*Prompt*
From the listing below, output only the lines starting at the line that has "purple carrot [318,156,393,207]" and ending at the line that has "white strawberry [551,85,589,122]", exactly as they appear, ends included.

*Data records*
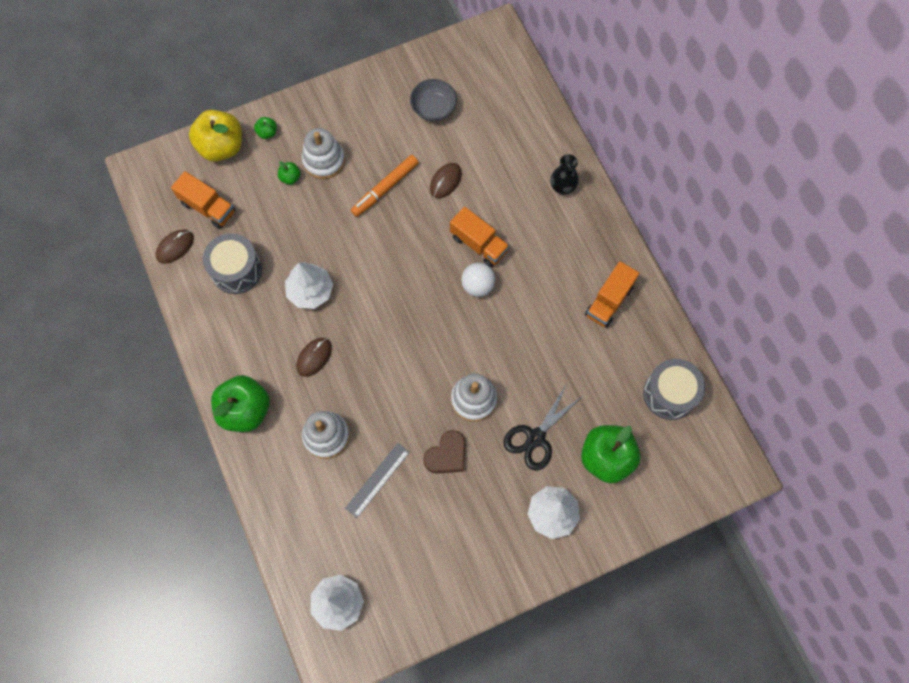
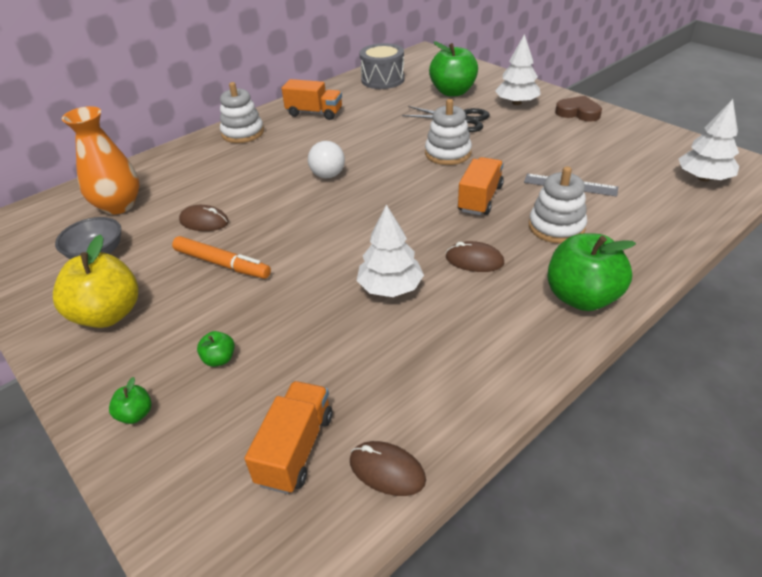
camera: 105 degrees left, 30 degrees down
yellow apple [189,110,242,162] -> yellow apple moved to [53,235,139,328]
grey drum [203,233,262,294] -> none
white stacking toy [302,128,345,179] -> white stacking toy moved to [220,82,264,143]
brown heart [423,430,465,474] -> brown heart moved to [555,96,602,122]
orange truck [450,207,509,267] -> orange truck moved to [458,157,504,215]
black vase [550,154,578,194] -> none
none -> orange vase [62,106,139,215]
==
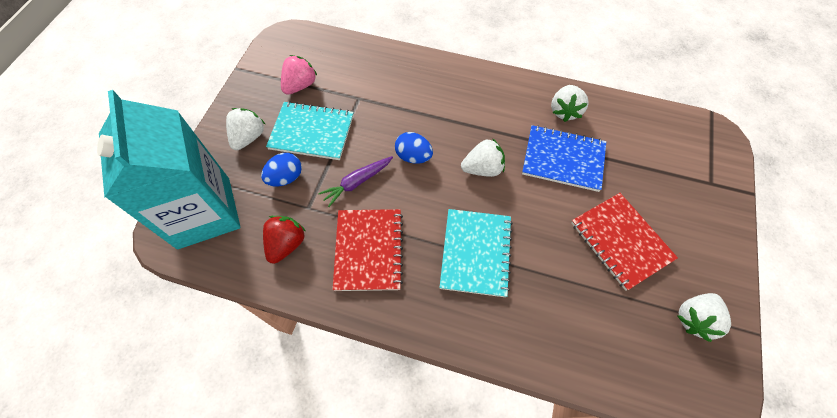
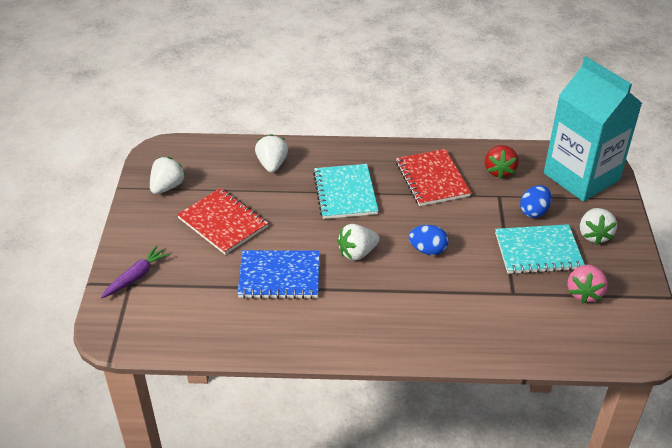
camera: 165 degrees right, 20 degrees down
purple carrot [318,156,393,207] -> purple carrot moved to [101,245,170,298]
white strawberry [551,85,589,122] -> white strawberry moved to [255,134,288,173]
---
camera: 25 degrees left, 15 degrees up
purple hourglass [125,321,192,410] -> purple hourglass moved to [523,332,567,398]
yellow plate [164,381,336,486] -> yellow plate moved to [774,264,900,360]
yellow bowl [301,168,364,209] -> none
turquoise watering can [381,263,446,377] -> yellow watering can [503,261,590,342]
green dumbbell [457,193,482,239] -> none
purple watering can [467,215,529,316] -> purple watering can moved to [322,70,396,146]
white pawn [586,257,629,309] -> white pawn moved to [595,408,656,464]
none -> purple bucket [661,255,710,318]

*Answer to this problem*
purple carrot [318,156,393,207] -> purple carrot moved to [101,245,170,298]
white strawberry [551,85,589,122] -> white strawberry moved to [255,134,288,173]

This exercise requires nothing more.